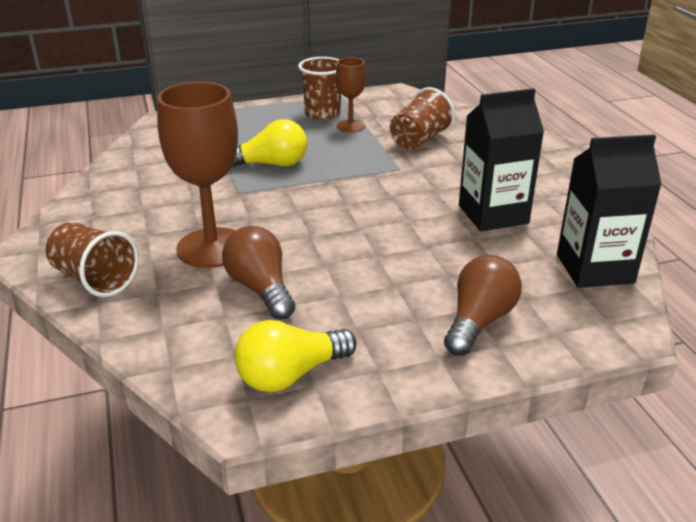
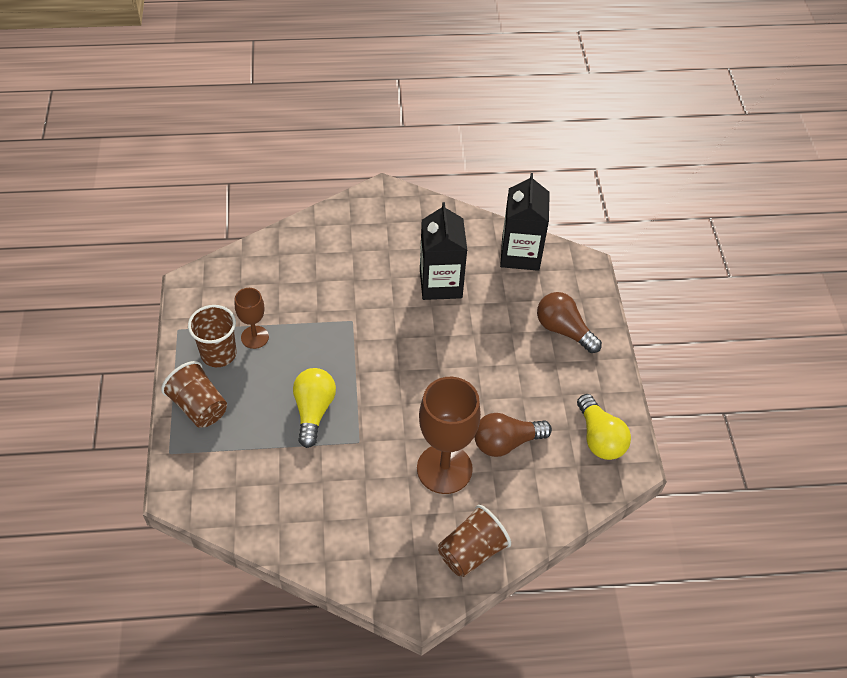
camera: 80 degrees left, 20 degrees up
(419, 140) = (303, 294): brown cup -> brown cup (199, 406)

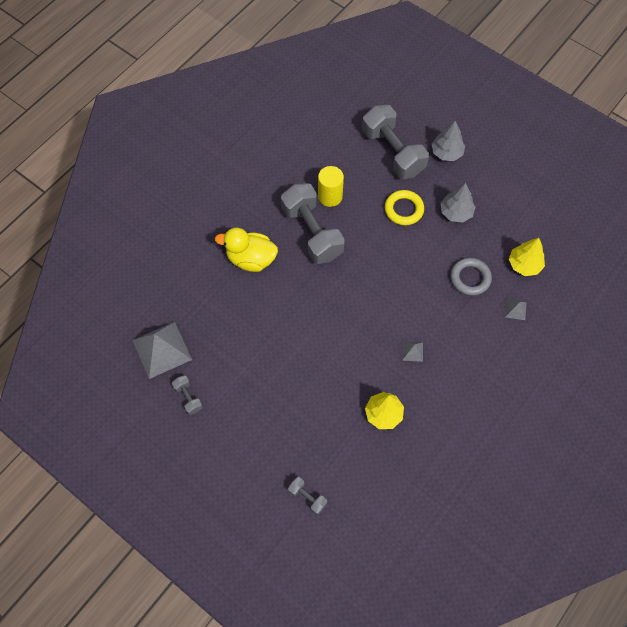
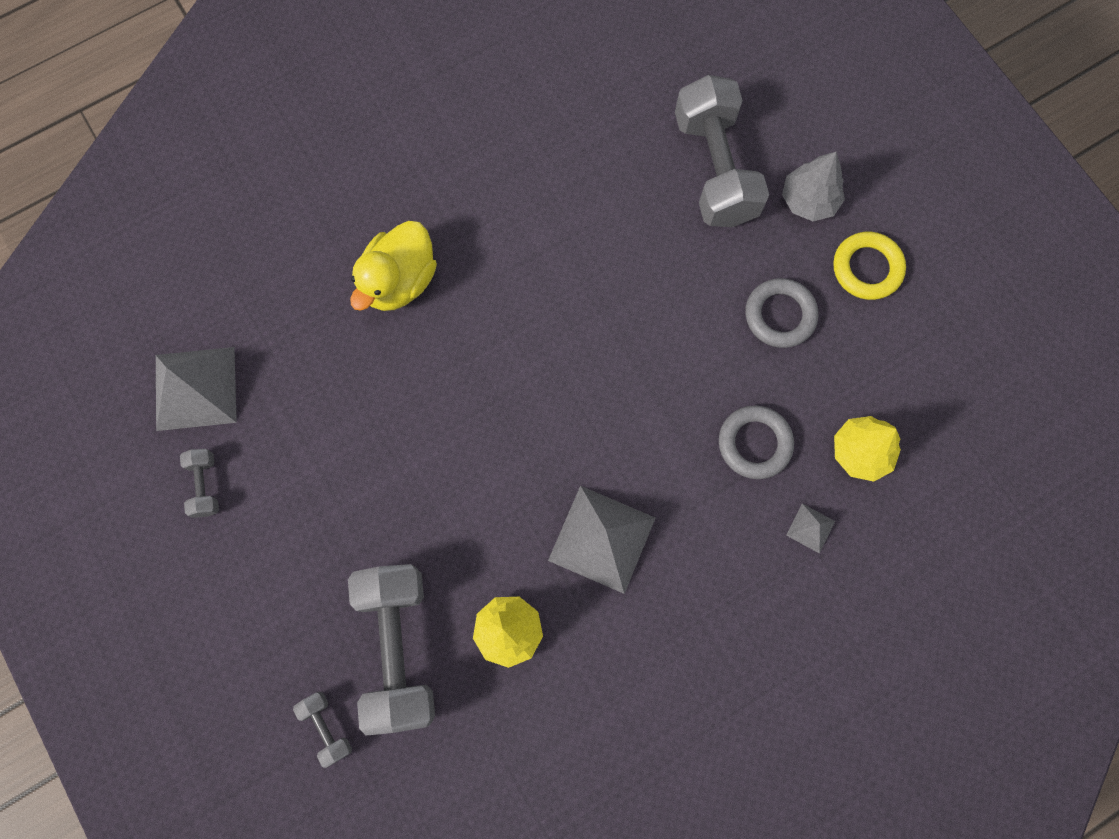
camera: 20 degrees right, 10 degrees up
(251, 259) = (399, 281): yellow duck -> yellow duck turned 90 degrees counterclockwise
(312, 232) = (519, 268): grey dumbbell -> grey dumbbell (398, 648)
(330, 196) = (575, 214): yellow cylinder -> none
(404, 209) = (691, 280): yellow ring -> yellow ring (867, 268)
(412, 351) = (602, 538): grey pyramid -> grey pyramid, size x2.23
(456, 212) = (780, 315): grey tree -> grey ring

====

■ **Exercise aim**: Output the line containing "(330, 196) = (575, 214): yellow" and all lines after it to the end of the records, exactly as given.

■ **Result of the exercise**:
(330, 196) = (575, 214): yellow cylinder -> none
(404, 209) = (691, 280): yellow ring -> yellow ring (867, 268)
(412, 351) = (602, 538): grey pyramid -> grey pyramid, size x2.23
(456, 212) = (780, 315): grey tree -> grey ring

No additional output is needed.